--- Supplied information Enclosed Below ---
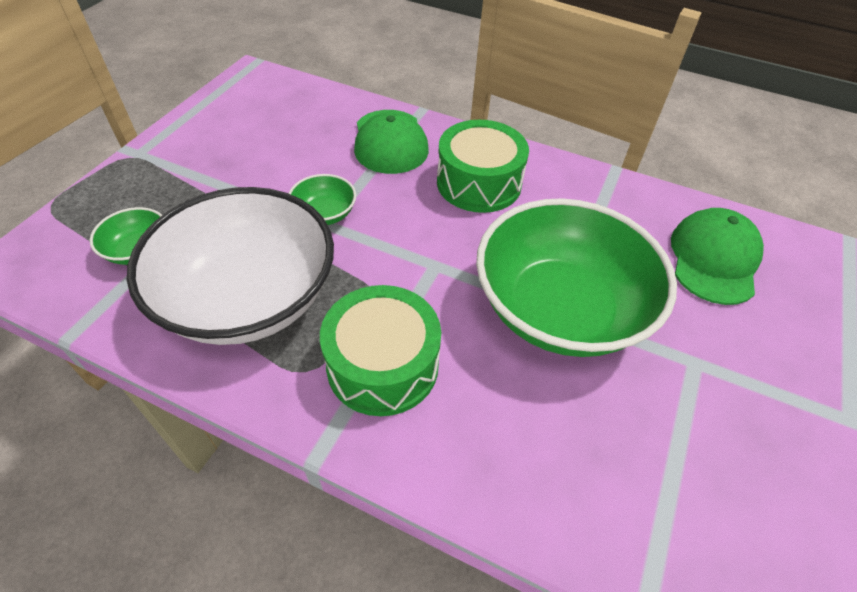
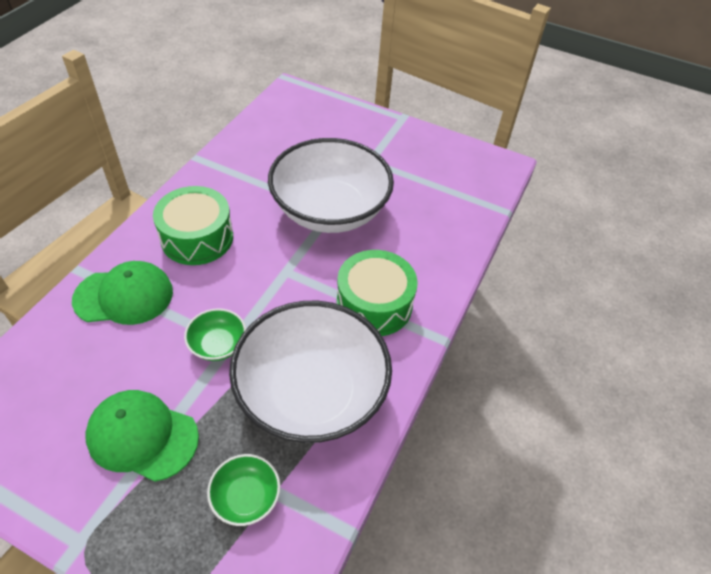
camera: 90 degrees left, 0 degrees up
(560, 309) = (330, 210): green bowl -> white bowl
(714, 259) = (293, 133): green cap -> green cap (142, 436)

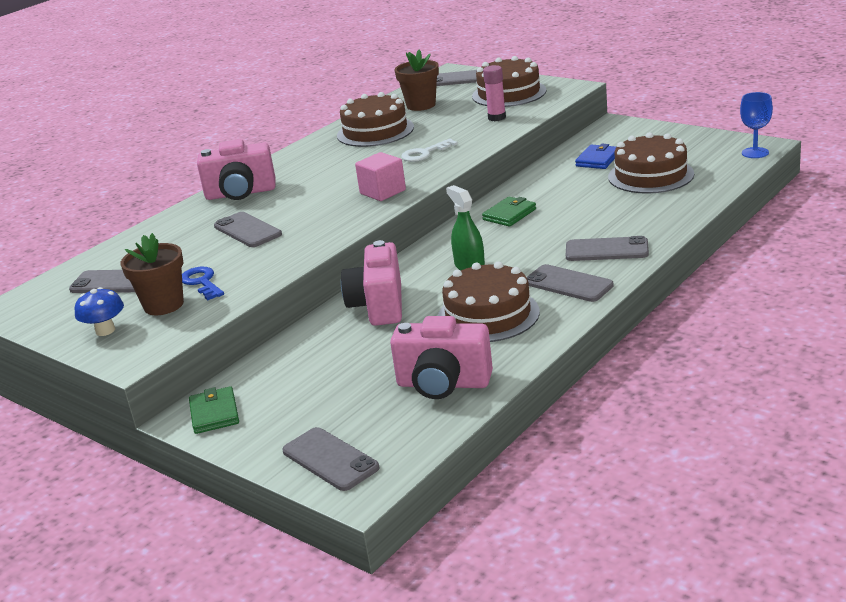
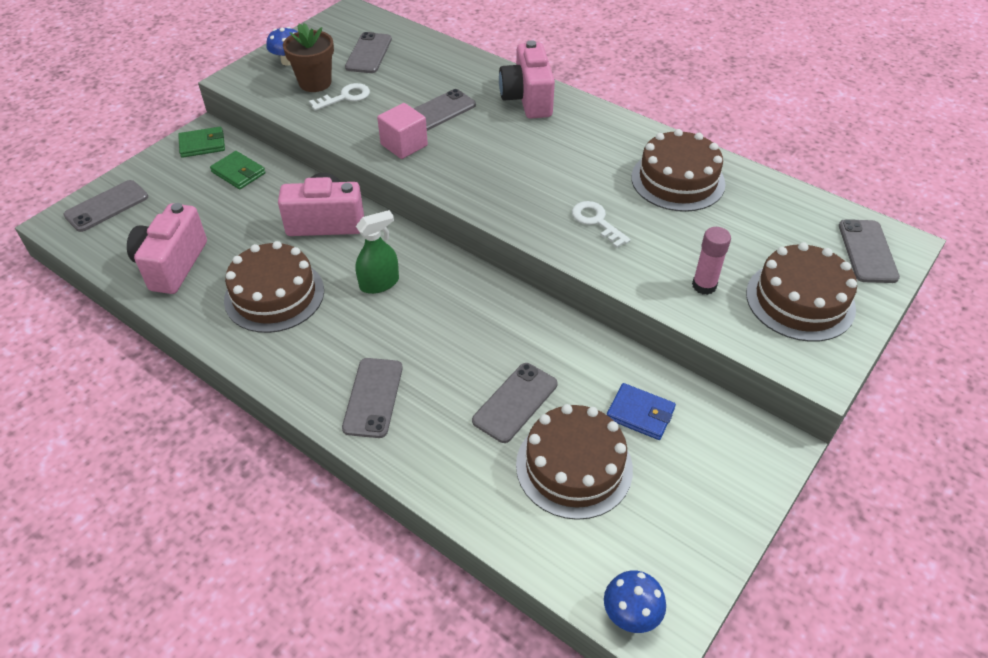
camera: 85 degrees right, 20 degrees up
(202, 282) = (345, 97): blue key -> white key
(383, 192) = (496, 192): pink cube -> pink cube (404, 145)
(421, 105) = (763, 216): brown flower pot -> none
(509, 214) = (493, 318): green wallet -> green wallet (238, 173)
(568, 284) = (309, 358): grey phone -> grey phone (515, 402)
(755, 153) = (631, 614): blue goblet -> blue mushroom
--- End of Enclosed Supplied information ---
**What to work on:** The answer must be every line of the records above that holds the word "blue".

**Expected answer:**
(202, 282) = (345, 97): blue key -> white key
(755, 153) = (631, 614): blue goblet -> blue mushroom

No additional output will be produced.